TASK TO COMPLETE.
Among the lines below, tally those that contain "tower" and respond with the total only.

Pixel coordinate object listings:

=== Begin Enclosure ===

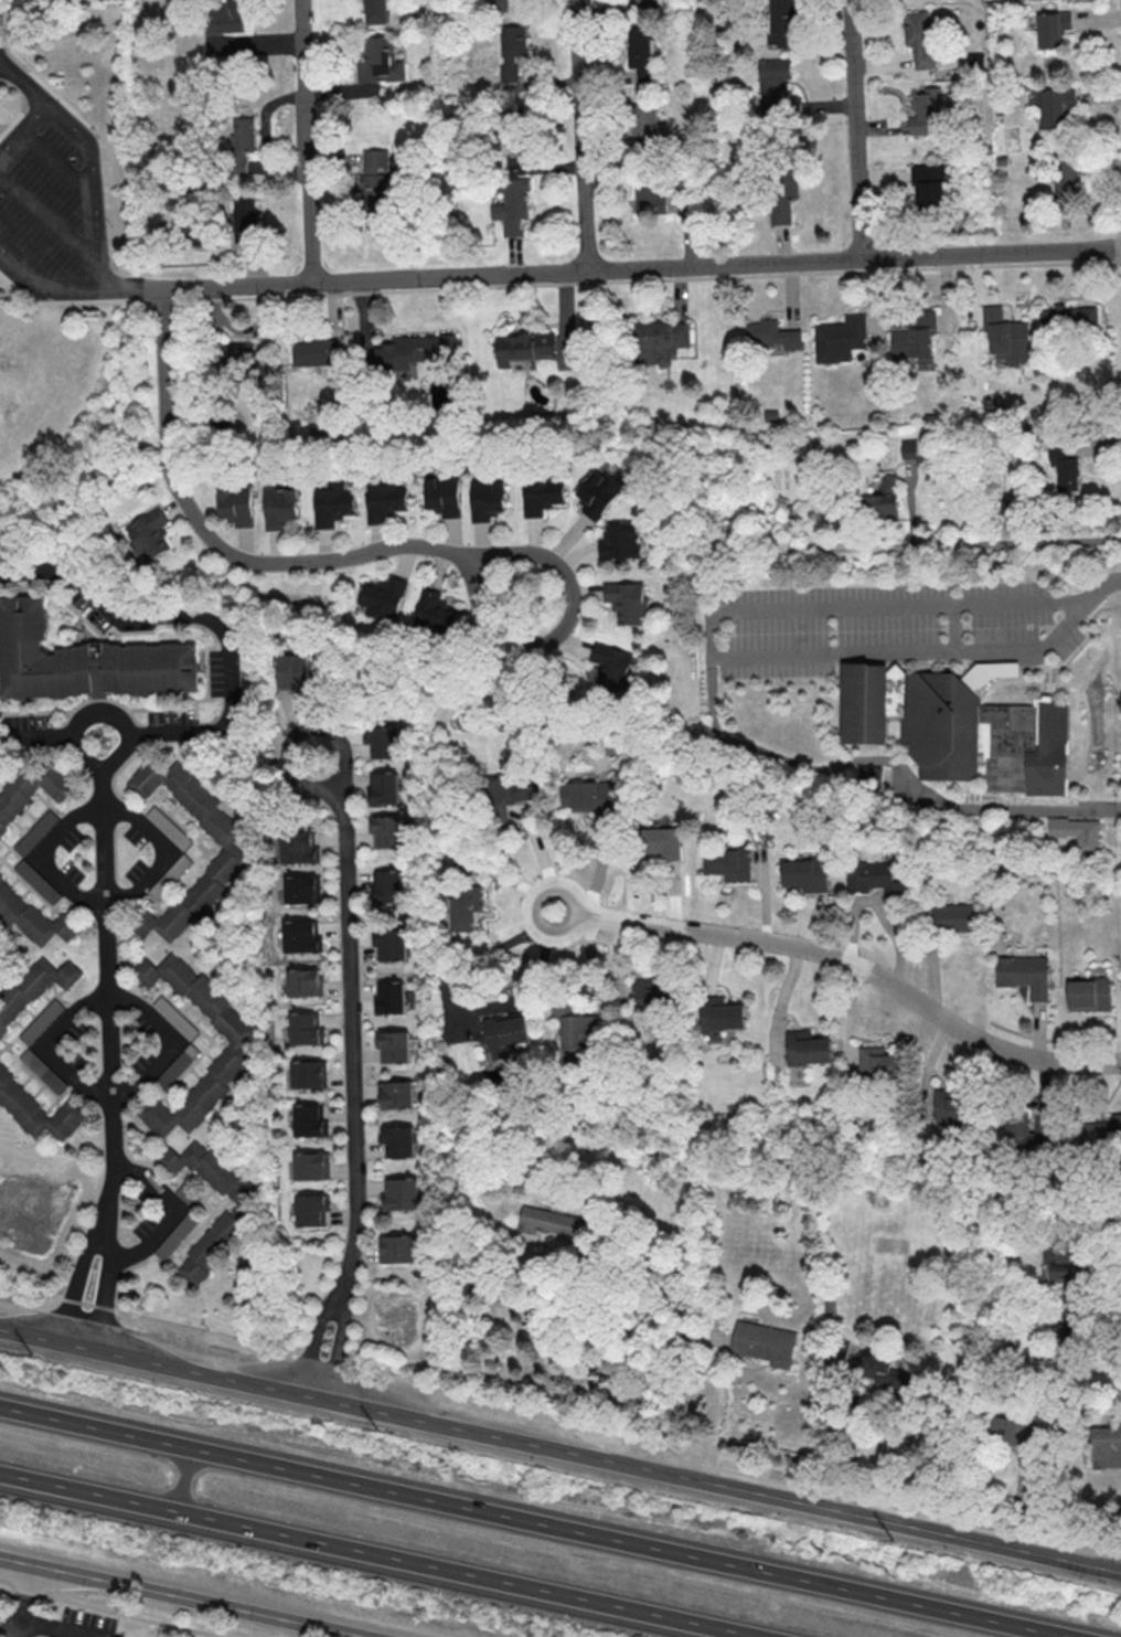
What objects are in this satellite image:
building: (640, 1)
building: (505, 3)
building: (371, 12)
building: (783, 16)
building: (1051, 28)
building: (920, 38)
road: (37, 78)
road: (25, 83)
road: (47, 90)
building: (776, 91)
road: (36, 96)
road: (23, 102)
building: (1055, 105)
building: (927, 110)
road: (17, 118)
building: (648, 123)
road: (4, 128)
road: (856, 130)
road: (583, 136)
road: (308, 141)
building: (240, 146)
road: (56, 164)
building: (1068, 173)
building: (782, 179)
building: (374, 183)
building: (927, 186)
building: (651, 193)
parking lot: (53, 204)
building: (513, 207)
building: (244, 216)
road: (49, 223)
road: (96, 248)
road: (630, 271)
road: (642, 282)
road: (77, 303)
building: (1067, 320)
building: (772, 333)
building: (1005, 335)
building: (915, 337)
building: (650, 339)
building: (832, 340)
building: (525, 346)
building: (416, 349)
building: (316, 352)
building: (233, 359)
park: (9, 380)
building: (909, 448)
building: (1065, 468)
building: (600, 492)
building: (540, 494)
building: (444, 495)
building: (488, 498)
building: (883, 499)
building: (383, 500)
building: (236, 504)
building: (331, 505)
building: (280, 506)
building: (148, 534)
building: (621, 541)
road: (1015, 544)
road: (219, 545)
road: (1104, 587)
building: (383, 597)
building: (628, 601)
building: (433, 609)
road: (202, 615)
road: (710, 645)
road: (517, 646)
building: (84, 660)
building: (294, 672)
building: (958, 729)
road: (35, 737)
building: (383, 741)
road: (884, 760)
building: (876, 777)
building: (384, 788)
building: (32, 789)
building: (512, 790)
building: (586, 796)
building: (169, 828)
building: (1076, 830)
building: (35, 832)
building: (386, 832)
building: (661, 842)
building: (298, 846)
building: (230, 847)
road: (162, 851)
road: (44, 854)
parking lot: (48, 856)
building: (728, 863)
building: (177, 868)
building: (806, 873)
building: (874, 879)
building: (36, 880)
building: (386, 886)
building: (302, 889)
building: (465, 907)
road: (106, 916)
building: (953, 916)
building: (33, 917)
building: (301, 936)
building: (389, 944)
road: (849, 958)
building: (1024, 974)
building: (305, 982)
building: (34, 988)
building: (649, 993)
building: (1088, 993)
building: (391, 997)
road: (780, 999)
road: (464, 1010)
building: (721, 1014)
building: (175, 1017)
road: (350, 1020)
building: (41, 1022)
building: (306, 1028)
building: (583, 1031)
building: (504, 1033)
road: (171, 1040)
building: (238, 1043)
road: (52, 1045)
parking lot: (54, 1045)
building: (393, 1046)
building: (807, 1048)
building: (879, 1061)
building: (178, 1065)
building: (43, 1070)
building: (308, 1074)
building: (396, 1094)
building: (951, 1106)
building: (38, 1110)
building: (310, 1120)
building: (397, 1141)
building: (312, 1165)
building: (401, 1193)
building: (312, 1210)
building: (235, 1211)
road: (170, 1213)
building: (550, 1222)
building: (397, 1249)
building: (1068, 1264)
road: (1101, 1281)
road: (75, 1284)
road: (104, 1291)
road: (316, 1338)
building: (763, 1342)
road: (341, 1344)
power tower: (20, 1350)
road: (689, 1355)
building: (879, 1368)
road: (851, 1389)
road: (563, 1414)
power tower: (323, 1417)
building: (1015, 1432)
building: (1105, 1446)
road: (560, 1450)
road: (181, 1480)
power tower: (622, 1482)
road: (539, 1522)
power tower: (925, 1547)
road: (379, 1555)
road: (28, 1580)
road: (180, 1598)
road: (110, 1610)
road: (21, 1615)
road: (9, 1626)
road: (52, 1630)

=== End Enclosure ===

ANSWER FOR THIS EXERCISE.
4